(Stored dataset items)
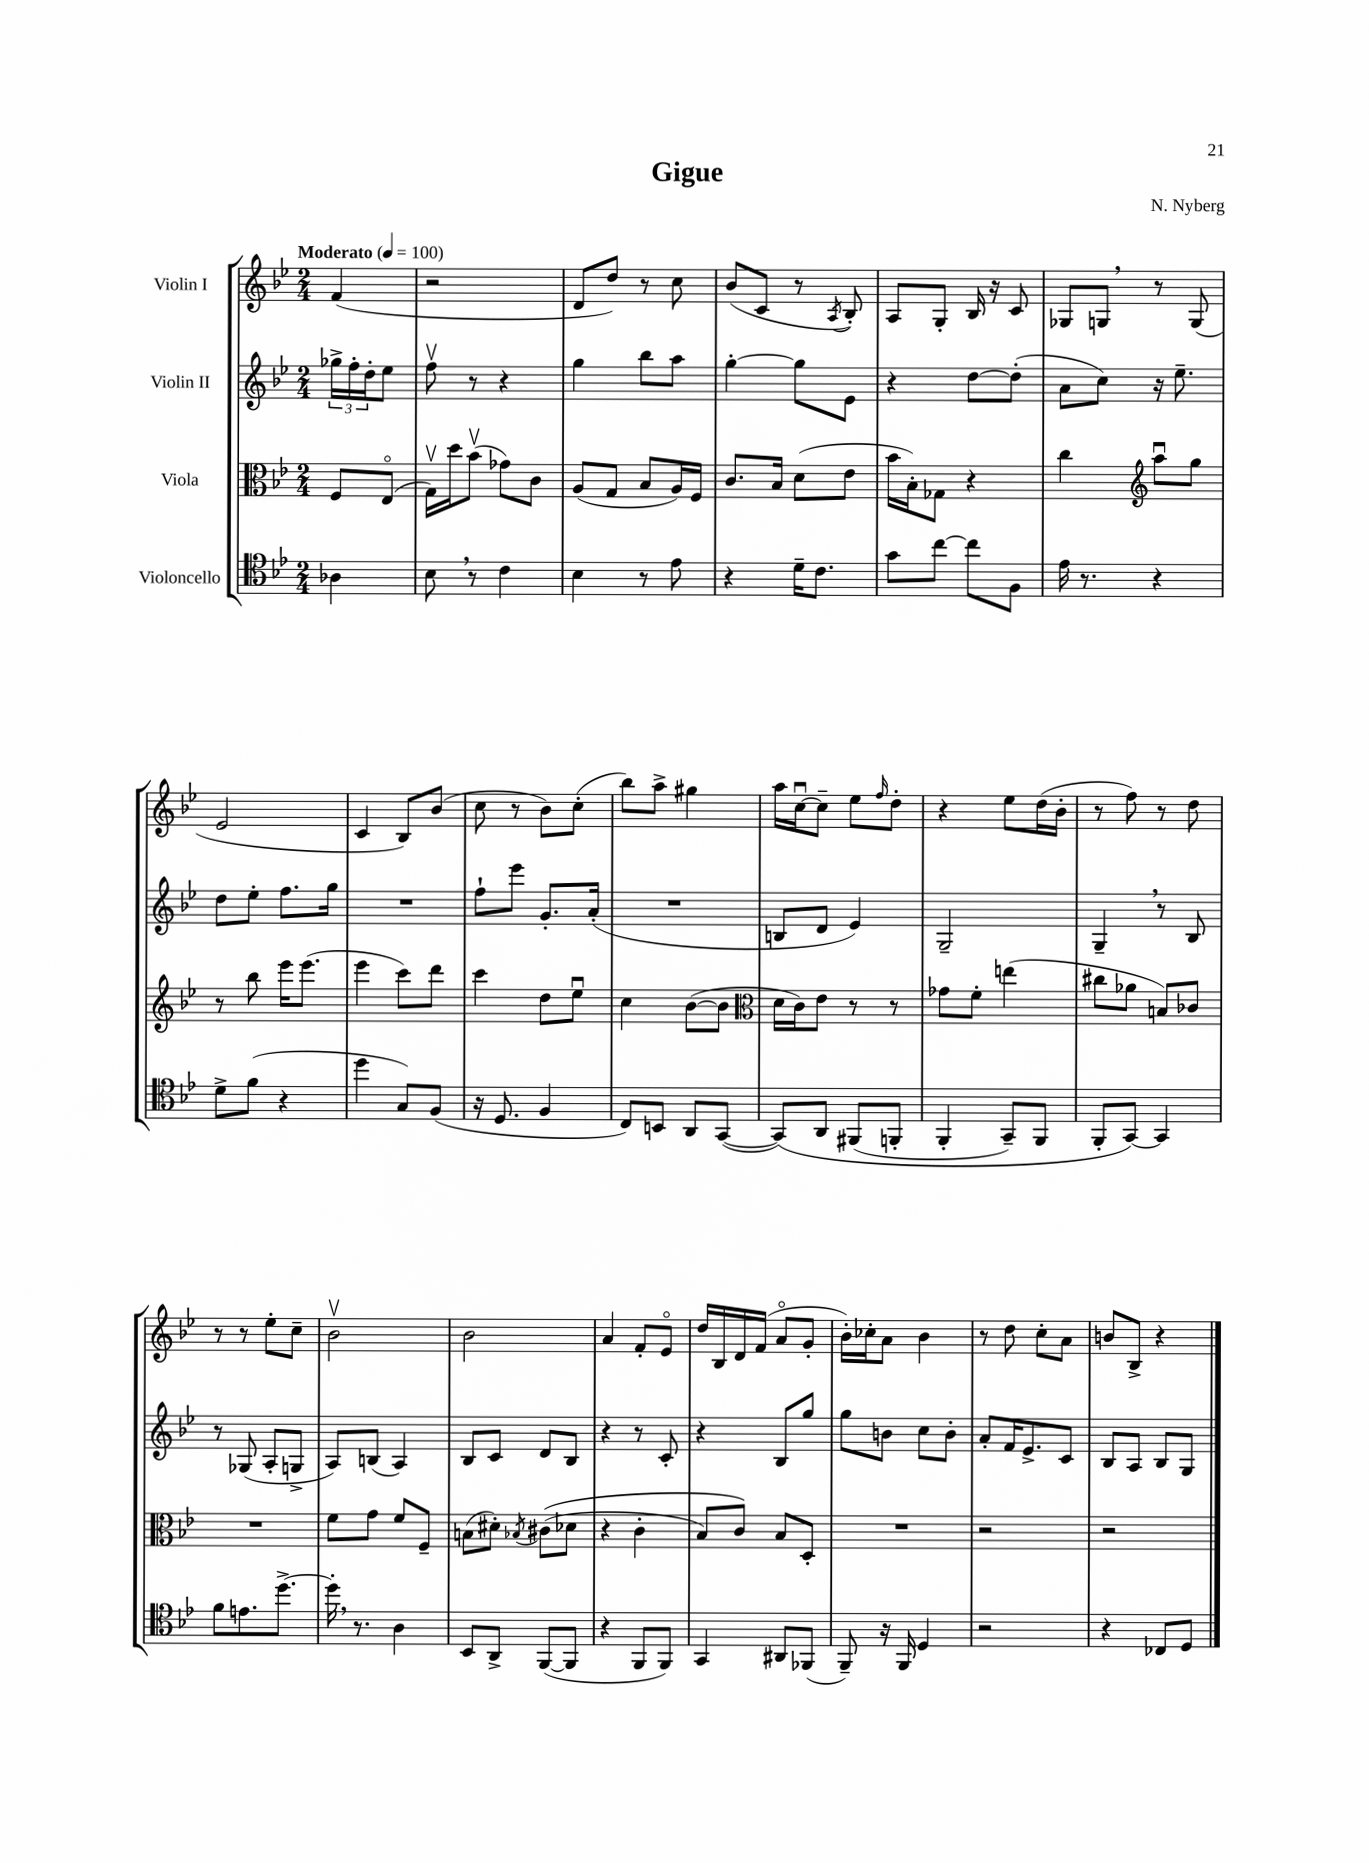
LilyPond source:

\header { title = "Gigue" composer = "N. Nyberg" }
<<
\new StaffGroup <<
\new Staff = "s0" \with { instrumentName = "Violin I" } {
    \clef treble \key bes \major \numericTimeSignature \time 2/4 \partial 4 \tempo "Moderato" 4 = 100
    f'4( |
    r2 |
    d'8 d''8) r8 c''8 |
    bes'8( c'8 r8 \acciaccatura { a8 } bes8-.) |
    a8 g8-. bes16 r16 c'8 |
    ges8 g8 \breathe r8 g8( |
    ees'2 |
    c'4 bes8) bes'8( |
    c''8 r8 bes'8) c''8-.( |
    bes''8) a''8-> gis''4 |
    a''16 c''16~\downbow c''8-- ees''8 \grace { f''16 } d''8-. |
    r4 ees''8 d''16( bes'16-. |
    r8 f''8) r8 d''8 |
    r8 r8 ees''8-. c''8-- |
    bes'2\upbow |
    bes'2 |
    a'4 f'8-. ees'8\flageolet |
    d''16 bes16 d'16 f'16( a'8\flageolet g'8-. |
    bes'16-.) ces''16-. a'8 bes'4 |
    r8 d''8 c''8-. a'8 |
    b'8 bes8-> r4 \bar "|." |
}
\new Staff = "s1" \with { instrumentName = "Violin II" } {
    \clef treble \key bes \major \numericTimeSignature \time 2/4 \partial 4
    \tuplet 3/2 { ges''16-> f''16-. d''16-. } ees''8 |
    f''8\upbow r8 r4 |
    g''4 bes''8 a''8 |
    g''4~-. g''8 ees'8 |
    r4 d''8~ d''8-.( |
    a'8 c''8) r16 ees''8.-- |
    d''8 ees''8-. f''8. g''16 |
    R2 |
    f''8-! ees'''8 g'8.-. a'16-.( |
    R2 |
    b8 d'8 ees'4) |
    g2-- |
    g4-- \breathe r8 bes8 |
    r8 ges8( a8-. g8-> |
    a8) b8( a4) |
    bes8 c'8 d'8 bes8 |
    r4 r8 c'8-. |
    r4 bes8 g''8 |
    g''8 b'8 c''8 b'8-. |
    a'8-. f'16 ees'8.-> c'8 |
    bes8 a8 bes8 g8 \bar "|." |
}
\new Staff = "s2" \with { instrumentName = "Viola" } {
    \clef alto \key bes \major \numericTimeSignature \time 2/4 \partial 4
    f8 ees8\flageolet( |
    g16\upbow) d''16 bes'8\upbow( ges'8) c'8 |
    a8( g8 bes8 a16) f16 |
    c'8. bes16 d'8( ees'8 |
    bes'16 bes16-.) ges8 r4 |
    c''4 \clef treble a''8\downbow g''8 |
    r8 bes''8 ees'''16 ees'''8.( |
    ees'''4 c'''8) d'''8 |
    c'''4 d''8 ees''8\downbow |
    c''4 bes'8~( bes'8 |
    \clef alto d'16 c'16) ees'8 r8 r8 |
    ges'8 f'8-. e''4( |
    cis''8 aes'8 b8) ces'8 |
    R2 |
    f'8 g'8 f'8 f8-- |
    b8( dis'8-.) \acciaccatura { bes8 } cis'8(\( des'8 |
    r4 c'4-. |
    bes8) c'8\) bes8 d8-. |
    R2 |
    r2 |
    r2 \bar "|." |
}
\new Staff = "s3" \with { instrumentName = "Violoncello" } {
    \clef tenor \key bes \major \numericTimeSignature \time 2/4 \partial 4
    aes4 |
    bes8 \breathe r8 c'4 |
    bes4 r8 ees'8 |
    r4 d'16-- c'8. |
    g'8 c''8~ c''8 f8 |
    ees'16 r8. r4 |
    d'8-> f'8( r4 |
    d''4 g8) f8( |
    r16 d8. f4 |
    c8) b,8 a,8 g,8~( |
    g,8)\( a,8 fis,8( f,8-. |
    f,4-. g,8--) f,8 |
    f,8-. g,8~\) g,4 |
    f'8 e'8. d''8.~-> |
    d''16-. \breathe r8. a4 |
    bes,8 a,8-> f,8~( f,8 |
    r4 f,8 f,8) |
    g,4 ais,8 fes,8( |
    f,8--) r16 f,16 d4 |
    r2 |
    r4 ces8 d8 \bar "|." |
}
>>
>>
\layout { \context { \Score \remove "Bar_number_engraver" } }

...

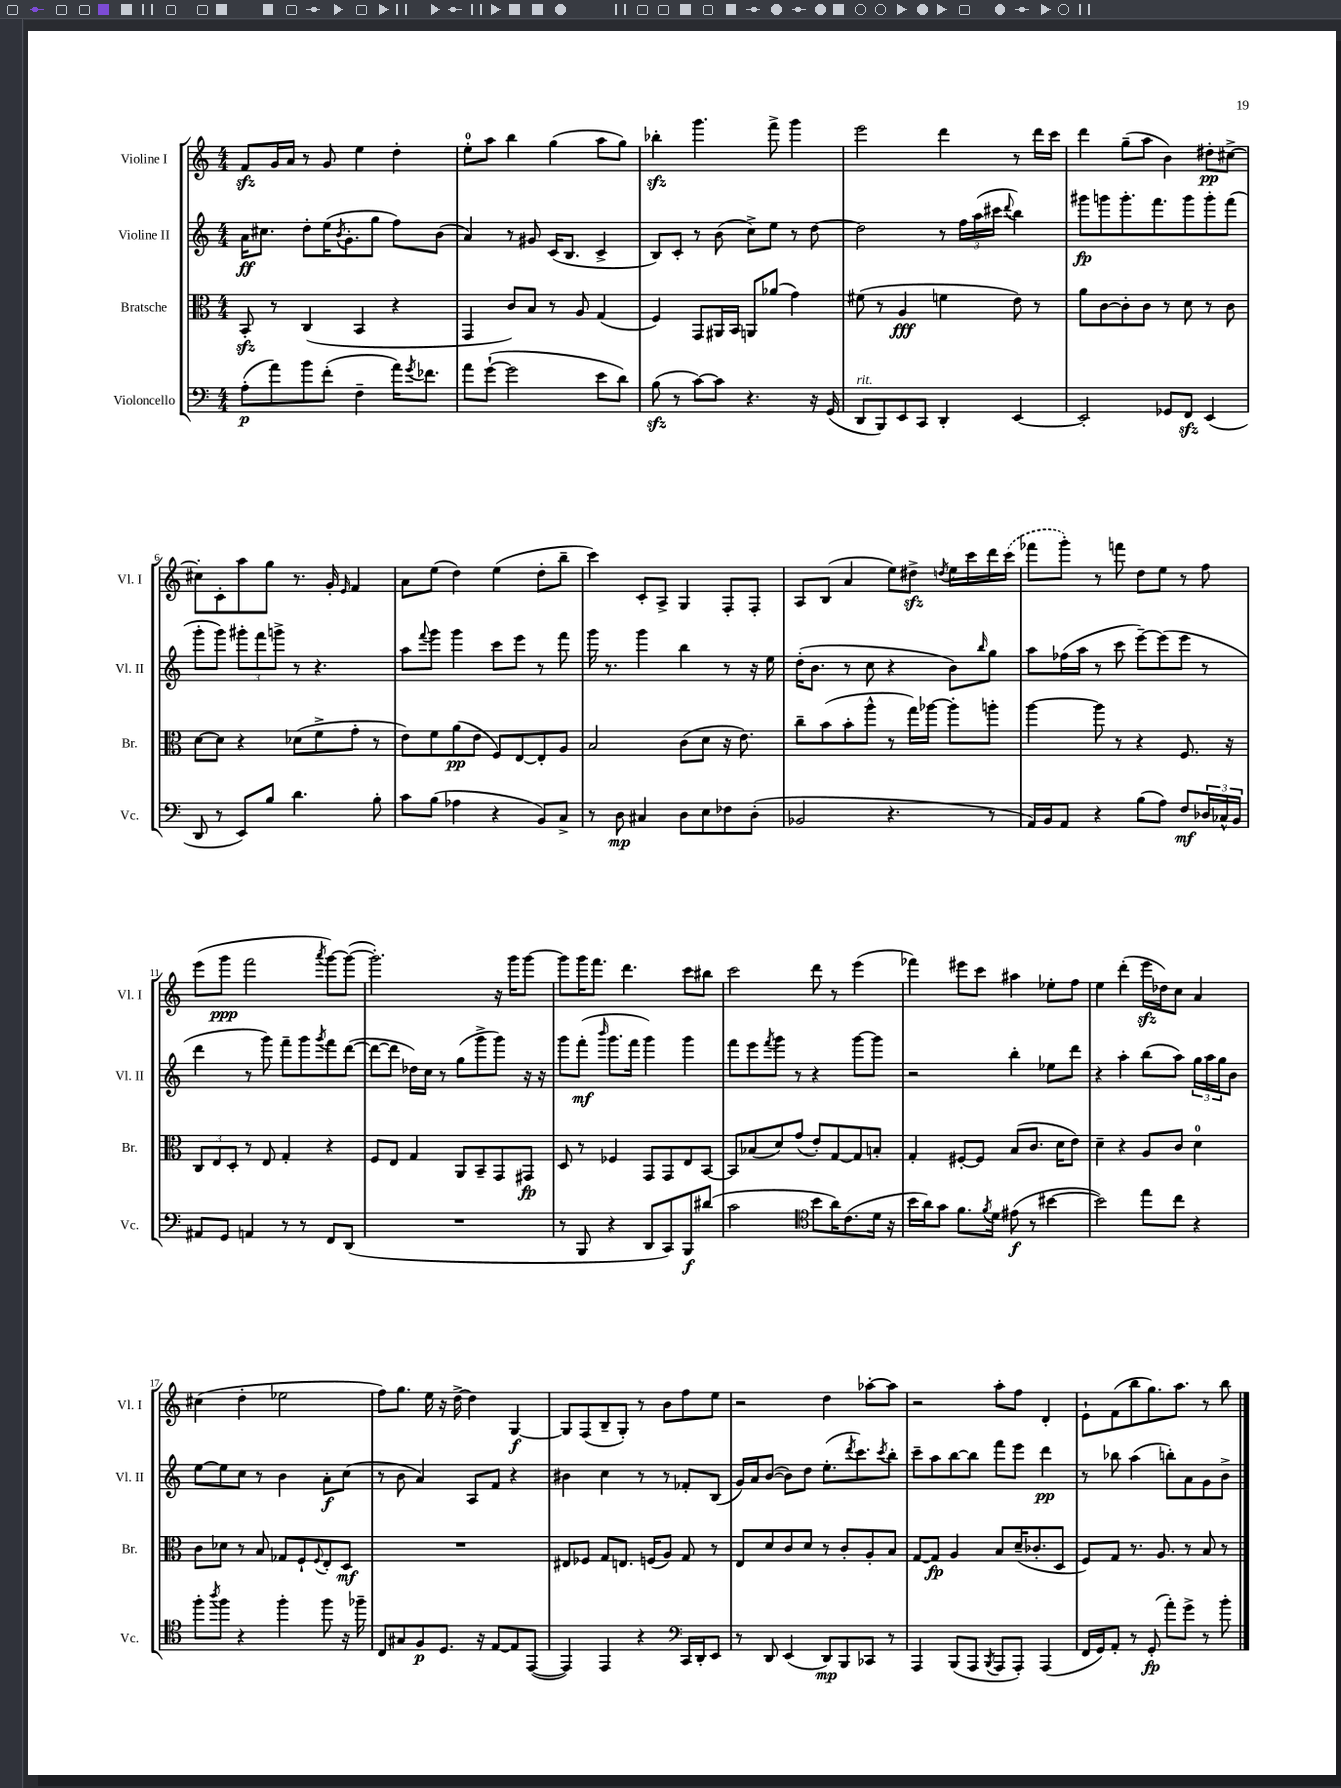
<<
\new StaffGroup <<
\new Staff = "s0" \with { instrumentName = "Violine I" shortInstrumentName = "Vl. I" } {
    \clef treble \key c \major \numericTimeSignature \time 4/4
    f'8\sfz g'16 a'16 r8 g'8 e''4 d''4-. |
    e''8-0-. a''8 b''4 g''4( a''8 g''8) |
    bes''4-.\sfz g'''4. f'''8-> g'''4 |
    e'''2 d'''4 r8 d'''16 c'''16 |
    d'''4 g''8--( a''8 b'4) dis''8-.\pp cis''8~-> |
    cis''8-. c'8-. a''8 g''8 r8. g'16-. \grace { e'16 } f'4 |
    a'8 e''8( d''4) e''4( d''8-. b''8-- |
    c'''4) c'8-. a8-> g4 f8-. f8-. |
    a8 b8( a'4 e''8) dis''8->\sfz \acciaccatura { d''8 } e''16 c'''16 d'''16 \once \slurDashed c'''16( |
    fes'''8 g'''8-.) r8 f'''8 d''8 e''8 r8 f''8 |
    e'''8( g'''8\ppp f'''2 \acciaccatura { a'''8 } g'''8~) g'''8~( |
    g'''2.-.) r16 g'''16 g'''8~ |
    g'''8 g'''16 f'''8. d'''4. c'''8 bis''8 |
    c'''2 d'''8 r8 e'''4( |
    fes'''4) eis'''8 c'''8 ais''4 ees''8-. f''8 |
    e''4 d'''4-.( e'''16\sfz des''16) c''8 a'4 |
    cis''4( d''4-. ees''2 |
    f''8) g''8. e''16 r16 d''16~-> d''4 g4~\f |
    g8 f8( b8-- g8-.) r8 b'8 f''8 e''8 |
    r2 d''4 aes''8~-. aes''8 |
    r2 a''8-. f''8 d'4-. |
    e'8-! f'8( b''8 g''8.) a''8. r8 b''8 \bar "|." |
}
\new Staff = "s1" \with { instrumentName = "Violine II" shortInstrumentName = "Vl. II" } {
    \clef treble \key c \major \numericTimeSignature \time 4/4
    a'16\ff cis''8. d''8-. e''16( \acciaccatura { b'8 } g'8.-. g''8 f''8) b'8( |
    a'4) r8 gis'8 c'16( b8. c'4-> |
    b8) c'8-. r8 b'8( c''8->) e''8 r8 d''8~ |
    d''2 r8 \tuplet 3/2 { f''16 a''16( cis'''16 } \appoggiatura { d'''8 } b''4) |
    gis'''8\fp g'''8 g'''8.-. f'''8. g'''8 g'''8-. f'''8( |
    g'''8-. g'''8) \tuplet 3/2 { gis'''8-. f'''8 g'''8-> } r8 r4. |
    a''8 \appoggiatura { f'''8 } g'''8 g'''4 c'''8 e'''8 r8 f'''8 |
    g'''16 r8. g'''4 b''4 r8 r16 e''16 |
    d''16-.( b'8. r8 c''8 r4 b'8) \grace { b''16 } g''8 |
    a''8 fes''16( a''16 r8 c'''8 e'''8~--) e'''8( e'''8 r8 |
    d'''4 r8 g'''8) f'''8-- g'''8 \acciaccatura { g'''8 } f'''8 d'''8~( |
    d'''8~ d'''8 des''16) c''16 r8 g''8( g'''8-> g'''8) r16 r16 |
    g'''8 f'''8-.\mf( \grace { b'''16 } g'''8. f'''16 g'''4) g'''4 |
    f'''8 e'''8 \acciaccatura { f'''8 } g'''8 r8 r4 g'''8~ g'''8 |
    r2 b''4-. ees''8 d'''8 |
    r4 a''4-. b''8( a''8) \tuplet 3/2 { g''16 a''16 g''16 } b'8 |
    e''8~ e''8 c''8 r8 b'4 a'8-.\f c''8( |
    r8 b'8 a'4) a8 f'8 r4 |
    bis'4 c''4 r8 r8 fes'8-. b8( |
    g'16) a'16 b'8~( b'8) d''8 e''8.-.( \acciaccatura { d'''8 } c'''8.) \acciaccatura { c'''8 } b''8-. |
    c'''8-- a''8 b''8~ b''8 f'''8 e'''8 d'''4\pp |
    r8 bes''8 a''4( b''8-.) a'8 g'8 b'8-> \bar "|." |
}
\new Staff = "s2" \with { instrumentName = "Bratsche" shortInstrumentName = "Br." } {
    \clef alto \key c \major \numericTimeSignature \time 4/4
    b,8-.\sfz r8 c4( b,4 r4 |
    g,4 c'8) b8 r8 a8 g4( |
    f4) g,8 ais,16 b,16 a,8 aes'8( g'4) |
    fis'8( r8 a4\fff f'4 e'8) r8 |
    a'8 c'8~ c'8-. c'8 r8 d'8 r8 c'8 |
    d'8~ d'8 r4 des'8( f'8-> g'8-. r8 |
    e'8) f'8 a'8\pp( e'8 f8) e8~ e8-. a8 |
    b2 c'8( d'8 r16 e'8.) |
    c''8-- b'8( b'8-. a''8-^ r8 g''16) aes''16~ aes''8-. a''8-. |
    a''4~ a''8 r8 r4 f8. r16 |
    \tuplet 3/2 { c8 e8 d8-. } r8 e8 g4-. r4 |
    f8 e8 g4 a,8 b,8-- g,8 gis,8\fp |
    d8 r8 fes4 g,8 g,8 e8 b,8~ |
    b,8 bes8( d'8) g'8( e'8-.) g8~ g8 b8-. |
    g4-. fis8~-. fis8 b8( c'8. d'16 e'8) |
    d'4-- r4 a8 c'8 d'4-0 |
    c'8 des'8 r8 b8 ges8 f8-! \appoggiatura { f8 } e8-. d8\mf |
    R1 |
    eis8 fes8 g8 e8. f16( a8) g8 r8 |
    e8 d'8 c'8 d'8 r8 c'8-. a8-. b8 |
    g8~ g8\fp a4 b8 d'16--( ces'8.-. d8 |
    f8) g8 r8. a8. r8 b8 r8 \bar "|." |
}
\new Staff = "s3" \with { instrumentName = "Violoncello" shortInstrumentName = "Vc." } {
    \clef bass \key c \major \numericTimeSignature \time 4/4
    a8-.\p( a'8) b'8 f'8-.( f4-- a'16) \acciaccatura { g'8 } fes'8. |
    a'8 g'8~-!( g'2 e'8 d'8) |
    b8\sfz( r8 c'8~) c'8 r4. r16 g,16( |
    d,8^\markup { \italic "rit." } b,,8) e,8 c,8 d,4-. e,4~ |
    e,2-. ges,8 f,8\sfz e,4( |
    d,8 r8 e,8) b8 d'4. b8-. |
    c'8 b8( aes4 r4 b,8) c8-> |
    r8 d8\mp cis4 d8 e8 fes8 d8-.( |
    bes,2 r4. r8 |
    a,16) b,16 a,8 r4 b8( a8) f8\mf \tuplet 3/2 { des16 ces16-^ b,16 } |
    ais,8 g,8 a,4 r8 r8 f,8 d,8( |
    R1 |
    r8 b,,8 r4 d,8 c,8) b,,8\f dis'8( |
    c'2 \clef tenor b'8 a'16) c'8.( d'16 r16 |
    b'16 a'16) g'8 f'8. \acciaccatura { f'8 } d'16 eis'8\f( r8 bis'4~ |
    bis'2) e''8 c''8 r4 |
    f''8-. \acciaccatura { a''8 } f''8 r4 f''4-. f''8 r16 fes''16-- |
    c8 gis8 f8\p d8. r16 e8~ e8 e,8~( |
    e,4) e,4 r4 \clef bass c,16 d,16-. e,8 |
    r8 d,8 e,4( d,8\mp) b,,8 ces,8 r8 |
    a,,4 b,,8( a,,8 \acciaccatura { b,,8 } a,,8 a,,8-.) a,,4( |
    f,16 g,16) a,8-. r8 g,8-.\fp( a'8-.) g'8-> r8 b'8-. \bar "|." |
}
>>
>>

Directions:
Report each line of the data above that contains the string "treble" and copy every such line in full.

Task solution:
    \clef treble \key bes \major \numericTimeSignature \time 2/4 \partial 4 \tempo "Moderato" 4 = 100
    \clef treble \key bes \major \numericTimeSignature \time 2/4 \partial 4
    c''4 \clef treble a''8\downbow g''8 |
    \clef treble \key c \major \numericTimeSignature \time 4/4
    \clef treble \key c \major \numericTimeSignature \time 4/4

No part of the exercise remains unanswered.